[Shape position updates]
────────────────────────────────────────

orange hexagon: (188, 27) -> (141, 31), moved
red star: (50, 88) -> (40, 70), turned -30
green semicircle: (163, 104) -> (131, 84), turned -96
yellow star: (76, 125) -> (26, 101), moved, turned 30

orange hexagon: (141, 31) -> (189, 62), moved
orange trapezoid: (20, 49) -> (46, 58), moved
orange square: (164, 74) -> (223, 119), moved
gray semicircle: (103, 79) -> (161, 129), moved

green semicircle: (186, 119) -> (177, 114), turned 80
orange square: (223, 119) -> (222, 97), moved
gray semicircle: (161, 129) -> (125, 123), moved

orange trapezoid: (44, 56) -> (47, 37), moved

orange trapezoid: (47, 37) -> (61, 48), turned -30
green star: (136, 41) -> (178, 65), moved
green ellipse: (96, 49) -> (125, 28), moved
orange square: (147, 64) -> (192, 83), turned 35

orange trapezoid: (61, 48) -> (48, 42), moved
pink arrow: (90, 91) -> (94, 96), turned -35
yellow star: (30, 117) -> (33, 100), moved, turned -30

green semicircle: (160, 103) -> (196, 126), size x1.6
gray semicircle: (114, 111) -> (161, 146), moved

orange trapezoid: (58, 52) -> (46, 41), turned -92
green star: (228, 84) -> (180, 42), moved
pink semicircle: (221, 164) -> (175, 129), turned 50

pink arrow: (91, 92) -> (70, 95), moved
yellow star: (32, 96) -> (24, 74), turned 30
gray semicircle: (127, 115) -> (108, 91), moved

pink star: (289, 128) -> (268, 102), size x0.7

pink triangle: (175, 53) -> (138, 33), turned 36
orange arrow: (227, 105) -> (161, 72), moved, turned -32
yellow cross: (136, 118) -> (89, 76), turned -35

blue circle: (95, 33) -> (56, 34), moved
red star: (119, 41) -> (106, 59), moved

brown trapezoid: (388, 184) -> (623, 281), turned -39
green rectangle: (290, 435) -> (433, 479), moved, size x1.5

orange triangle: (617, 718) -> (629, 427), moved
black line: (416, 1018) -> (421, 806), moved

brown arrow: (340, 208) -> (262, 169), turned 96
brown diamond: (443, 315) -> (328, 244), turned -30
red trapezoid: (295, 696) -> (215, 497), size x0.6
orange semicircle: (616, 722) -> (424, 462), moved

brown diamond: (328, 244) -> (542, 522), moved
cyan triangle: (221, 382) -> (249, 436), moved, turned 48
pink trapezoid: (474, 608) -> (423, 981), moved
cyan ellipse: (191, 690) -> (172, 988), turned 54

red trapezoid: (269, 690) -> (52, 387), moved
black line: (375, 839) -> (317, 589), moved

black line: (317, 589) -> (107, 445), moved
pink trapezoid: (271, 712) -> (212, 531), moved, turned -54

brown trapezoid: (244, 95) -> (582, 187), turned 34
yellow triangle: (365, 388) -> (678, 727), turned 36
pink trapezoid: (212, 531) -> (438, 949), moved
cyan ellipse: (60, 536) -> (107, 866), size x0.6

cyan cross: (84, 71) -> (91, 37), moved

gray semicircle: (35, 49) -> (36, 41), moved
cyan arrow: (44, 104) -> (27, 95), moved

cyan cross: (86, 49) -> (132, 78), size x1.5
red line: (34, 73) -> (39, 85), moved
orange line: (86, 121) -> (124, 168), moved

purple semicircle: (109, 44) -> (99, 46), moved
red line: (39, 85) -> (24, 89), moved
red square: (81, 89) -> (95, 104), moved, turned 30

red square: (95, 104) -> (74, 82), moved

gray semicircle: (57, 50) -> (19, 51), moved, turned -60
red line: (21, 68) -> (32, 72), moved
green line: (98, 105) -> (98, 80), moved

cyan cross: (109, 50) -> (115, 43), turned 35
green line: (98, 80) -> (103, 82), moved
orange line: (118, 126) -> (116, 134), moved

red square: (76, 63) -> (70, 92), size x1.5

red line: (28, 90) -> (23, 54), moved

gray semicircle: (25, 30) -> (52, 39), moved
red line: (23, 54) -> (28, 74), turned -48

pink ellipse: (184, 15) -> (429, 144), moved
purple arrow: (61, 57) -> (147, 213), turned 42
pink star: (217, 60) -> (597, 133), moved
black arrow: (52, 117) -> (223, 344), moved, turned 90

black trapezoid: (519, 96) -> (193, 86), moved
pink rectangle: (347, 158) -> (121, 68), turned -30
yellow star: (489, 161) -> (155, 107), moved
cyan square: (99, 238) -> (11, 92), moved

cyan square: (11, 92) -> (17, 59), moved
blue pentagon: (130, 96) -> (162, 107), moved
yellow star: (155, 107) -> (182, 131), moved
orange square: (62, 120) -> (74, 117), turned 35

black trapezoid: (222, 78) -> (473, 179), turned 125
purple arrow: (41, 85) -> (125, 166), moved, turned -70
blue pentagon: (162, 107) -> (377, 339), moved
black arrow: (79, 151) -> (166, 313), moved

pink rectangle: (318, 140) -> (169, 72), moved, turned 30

────────────────────────────────────────

Go through the data and retype all of it exactly.

§ **Response to the task**:
orange hexagon: (188, 27) -> (141, 31), moved
red star: (50, 88) -> (40, 70), turned -30
green semicircle: (163, 104) -> (131, 84), turned -96
yellow star: (76, 125) -> (26, 101), moved, turned 30

orange hexagon: (141, 31) -> (189, 62), moved
orange trapezoid: (20, 49) -> (46, 58), moved
orange square: (164, 74) -> (223, 119), moved
gray semicircle: (103, 79) -> (161, 129), moved

green semicircle: (186, 119) -> (177, 114), turned 80
orange square: (223, 119) -> (222, 97), moved
gray semicircle: (161, 129) -> (125, 123), moved

orange trapezoid: (44, 56) -> (47, 37), moved

orange trapezoid: (47, 37) -> (61, 48), turned -30
green star: (136, 41) -> (178, 65), moved
green ellipse: (96, 49) -> (125, 28), moved
orange square: (147, 64) -> (192, 83), turned 35

orange trapezoid: (61, 48) -> (48, 42), moved
pink arrow: (90, 91) -> (94, 96), turned -35
yellow star: (30, 117) -> (33, 100), moved, turned -30

green semicircle: (160, 103) -> (196, 126), size x1.6
gray semicircle: (114, 111) -> (161, 146), moved

orange trapezoid: (58, 52) -> (46, 41), turned -92
green star: (228, 84) -> (180, 42), moved
pink semicircle: (221, 164) -> (175, 129), turned 50

pink arrow: (91, 92) -> (70, 95), moved
yellow star: (32, 96) -> (24, 74), turned 30
gray semicircle: (127, 115) -> (108, 91), moved

pink star: (289, 128) -> (268, 102), size x0.7

pink triangle: (175, 53) -> (138, 33), turned 36
orange arrow: (227, 105) -> (161, 72), moved, turned -32
yellow cross: (136, 118) -> (89, 76), turned -35

blue circle: (95, 33) -> (56, 34), moved
red star: (119, 41) -> (106, 59), moved

brown trapezoid: (388, 184) -> (623, 281), turned -39
green rectangle: (290, 435) -> (433, 479), moved, size x1.5

orange triangle: (617, 718) -> (629, 427), moved
black line: (416, 1018) -> (421, 806), moved

brown arrow: (340, 208) -> (262, 169), turned 96
brown diamond: (443, 315) -> (328, 244), turned -30
red trapezoid: (295, 696) -> (215, 497), size x0.6
orange semicircle: (616, 722) -> (424, 462), moved

brown diamond: (328, 244) -> (542, 522), moved
cyan triangle: (221, 382) -> (249, 436), moved, turned 48
pink trapezoid: (474, 608) -> (423, 981), moved
cyan ellipse: (191, 690) -> (172, 988), turned 54

red trapezoid: (269, 690) -> (52, 387), moved
black line: (375, 839) -> (317, 589), moved

black line: (317, 589) -> (107, 445), moved
pink trapezoid: (271, 712) -> (212, 531), moved, turned -54

brown trapezoid: (244, 95) -> (582, 187), turned 34
yellow triangle: (365, 388) -> (678, 727), turned 36
pink trapezoid: (212, 531) -> (438, 949), moved
cyan ellipse: (60, 536) -> (107, 866), size x0.6

cyan cross: (84, 71) -> (91, 37), moved

gray semicircle: (35, 49) -> (36, 41), moved
cyan arrow: (44, 104) -> (27, 95), moved

cyan cross: (86, 49) -> (132, 78), size x1.5
red line: (34, 73) -> (39, 85), moved
orange line: (86, 121) -> (124, 168), moved

purple semicircle: (109, 44) -> (99, 46), moved
red line: (39, 85) -> (24, 89), moved
red square: (81, 89) -> (95, 104), moved, turned 30

red square: (95, 104) -> (74, 82), moved

gray semicircle: (57, 50) -> (19, 51), moved, turned -60
red line: (21, 68) -> (32, 72), moved
green line: (98, 105) -> (98, 80), moved

cyan cross: (109, 50) -> (115, 43), turned 35
green line: (98, 80) -> (103, 82), moved
orange line: (118, 126) -> (116, 134), moved

red square: (76, 63) -> (70, 92), size x1.5

red line: (28, 90) -> (23, 54), moved

gray semicircle: (25, 30) -> (52, 39), moved
red line: (23, 54) -> (28, 74), turned -48

pink ellipse: (184, 15) -> (429, 144), moved
purple arrow: (61, 57) -> (147, 213), turned 42
pink star: (217, 60) -> (597, 133), moved
black arrow: (52, 117) -> (223, 344), moved, turned 90

black trapezoid: (519, 96) -> (193, 86), moved
pink rectangle: (347, 158) -> (121, 68), turned -30
yellow star: (489, 161) -> (155, 107), moved
cyan square: (99, 238) -> (11, 92), moved

cyan square: (11, 92) -> (17, 59), moved
blue pentagon: (130, 96) -> (162, 107), moved
yellow star: (155, 107) -> (182, 131), moved
orange square: (62, 120) -> (74, 117), turned 35

black trapezoid: (222, 78) -> (473, 179), turned 125
purple arrow: (41, 85) -> (125, 166), moved, turned -70
blue pentagon: (162, 107) -> (377, 339), moved
black arrow: (79, 151) -> (166, 313), moved

pink rectangle: (318, 140) -> (169, 72), moved, turned 30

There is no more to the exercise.